__Task description__.
Please give back word for word the lines of the material below between the line containing "camera: 90 degrees left, 10 degrees down" and the line containing "none -> red box [637,328,708,387]", inclusive.

__Provided data__.
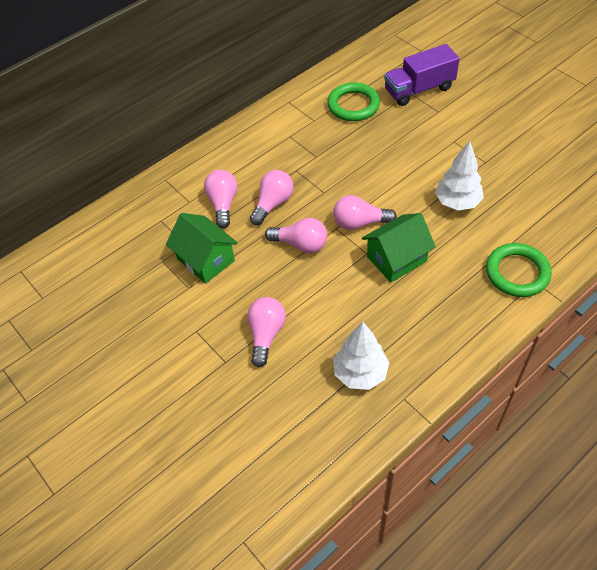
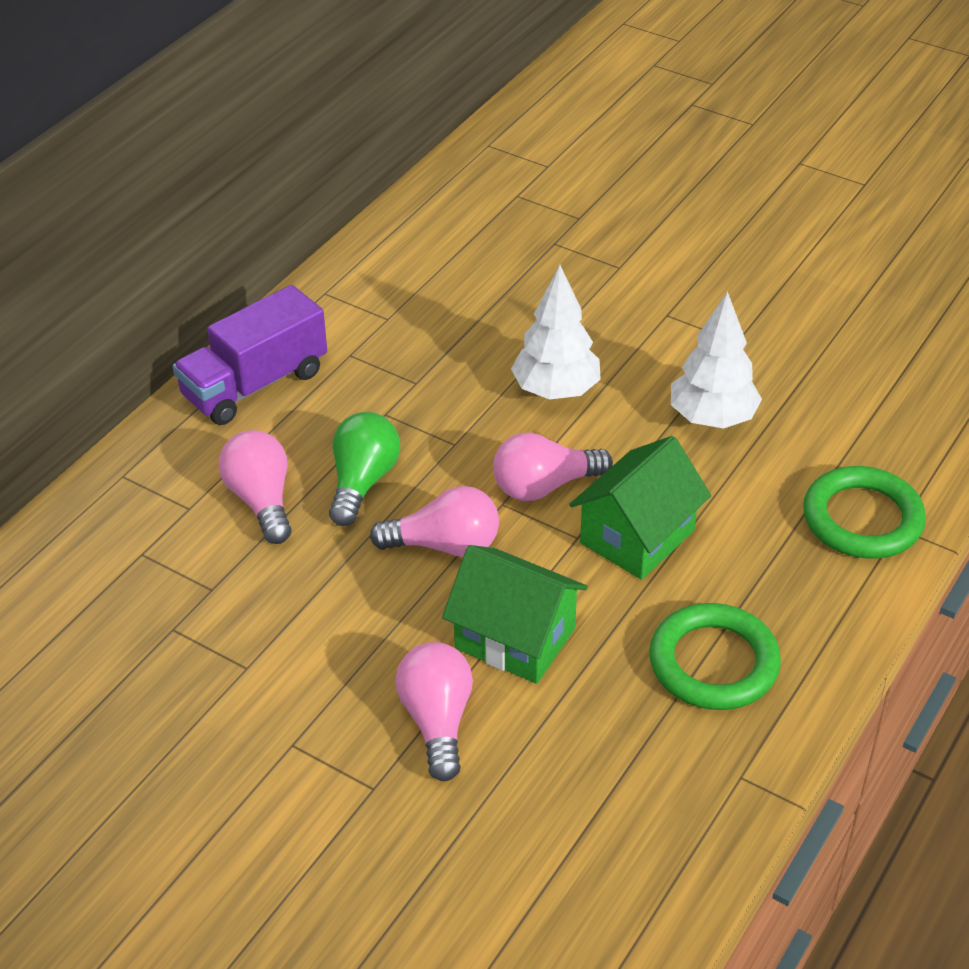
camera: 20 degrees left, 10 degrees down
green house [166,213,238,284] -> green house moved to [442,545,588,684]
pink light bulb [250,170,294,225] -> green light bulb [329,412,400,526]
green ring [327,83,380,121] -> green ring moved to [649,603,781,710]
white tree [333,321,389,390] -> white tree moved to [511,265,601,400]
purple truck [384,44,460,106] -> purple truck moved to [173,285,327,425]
---
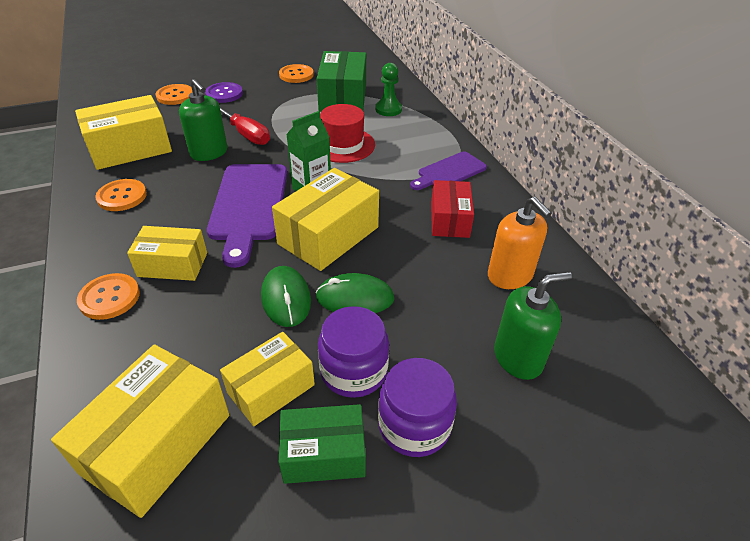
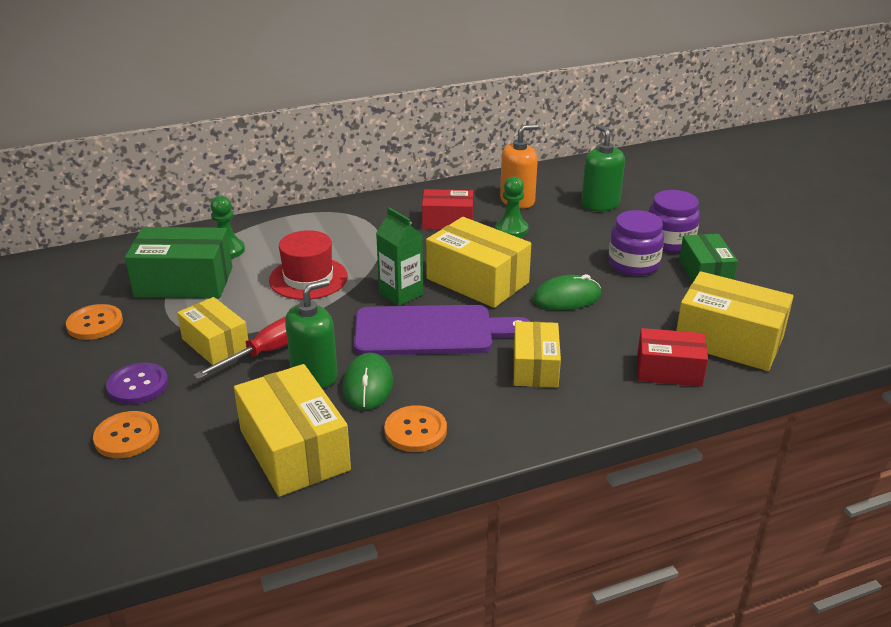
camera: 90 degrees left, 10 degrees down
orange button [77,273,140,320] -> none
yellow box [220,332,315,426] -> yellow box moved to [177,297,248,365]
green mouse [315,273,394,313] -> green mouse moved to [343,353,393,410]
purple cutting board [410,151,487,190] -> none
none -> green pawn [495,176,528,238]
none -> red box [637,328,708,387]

__Answer for the task__.
camera: 90 degrees left, 10 degrees down
orange button [77,273,140,320] -> none
yellow box [220,332,315,426] -> yellow box moved to [177,297,248,365]
green mouse [315,273,394,313] -> green mouse moved to [343,353,393,410]
purple cutting board [410,151,487,190] -> none
none -> green pawn [495,176,528,238]
none -> red box [637,328,708,387]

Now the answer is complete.